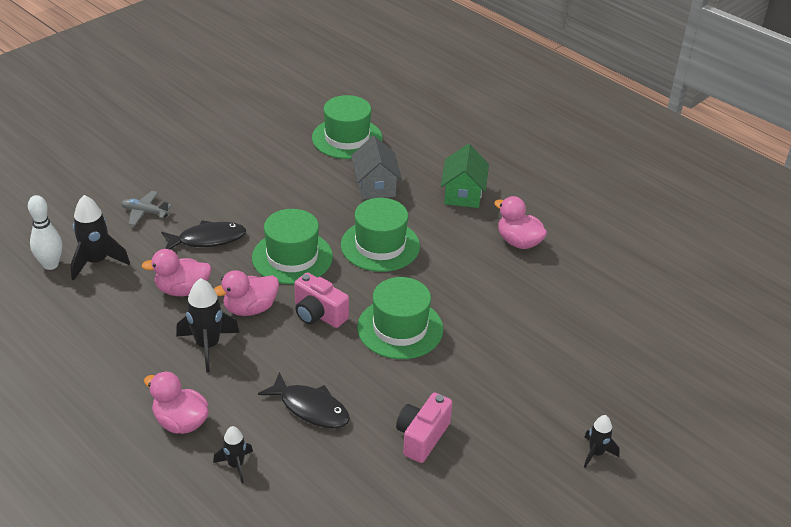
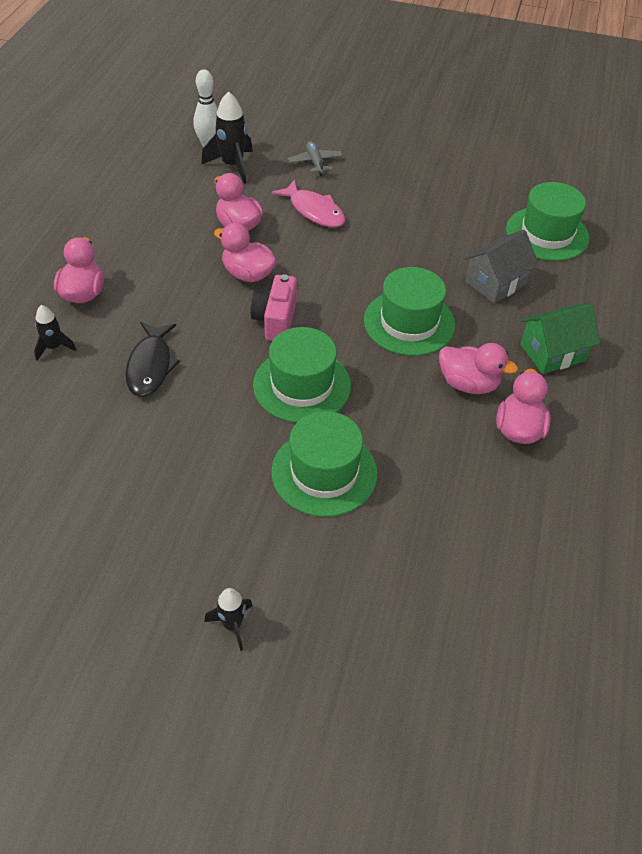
camera: 60 degrees right, 10 degrees up
black fish [161,220,246,250] -> pink fish [272,180,345,227]
black rocket [176,278,240,373] -> none
green hat [252,209,333,284] -> green hat moved to [272,411,378,517]
pink camera [396,393,453,463] -> none
none -> pink duck [439,343,518,394]

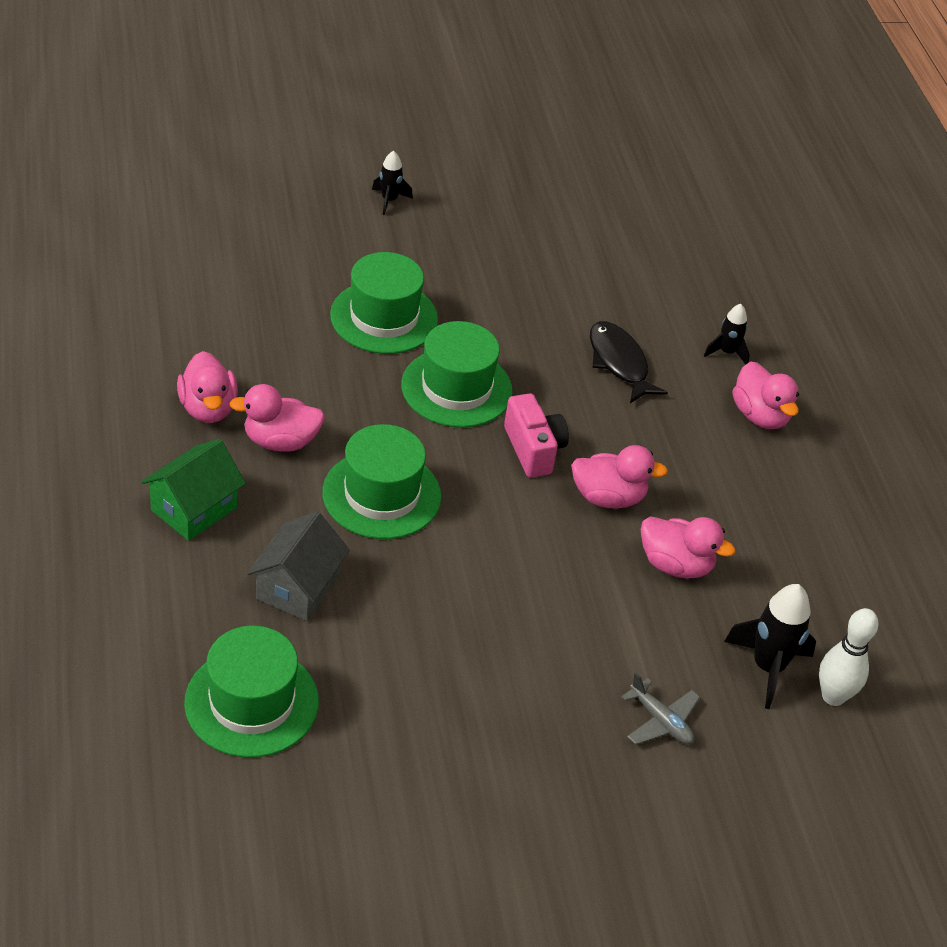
camera: 150 degrees right, 5 degrees down
pink fish [272,180,345,227] -> none

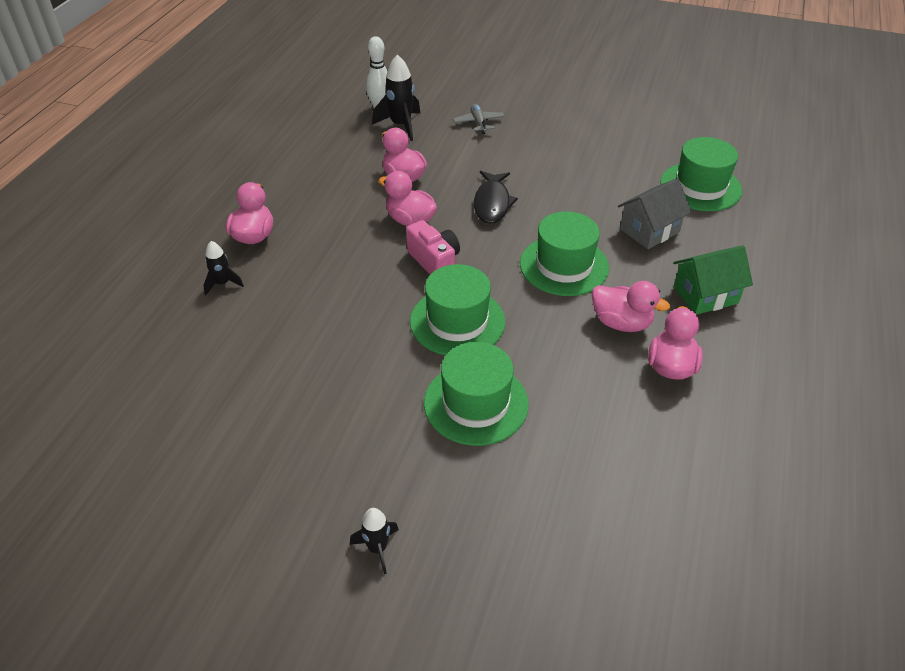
camera: 145 degrees left, 0 degrees up
pink camera [504,393,569,478] -> pink camera turned 135 degrees clockwise [406,220,460,274]
black fish [590,321,668,403] -> black fish moved to [474,171,518,224]

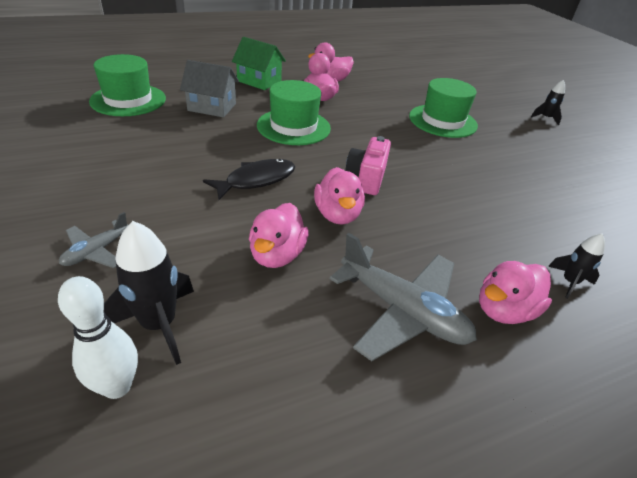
camera: 135 degrees left, 5 degrees down
green hat [410,264,505,355] -> none
none -> grey plane [330,233,477,361]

══════════

• Your instructions
Skip every image and output the remaining records exactly.

• Reply
camera: 60 degrees right, 10 degrees up
black fish [161,220,246,250] -> pink fish [272,180,345,227]
black rocket [176,278,240,373] -> none
green hat [252,209,333,284] -> green hat moved to [272,411,378,517]
pink camera [396,393,453,463] -> none
none -> pink duck [439,343,518,394]

camera: 150 degrees right, 5 degrees down
pink fish [272,180,345,227] -> none

camera: 145 degrees left, 0 degrees up
pink camera [504,393,569,478] -> pink camera turned 135 degrees clockwise [406,220,460,274]
black fish [590,321,668,403] -> black fish moved to [474,171,518,224]

camera: 135 degrees left, 5 degrees down
green hat [410,264,505,355] -> none
none -> grey plane [330,233,477,361]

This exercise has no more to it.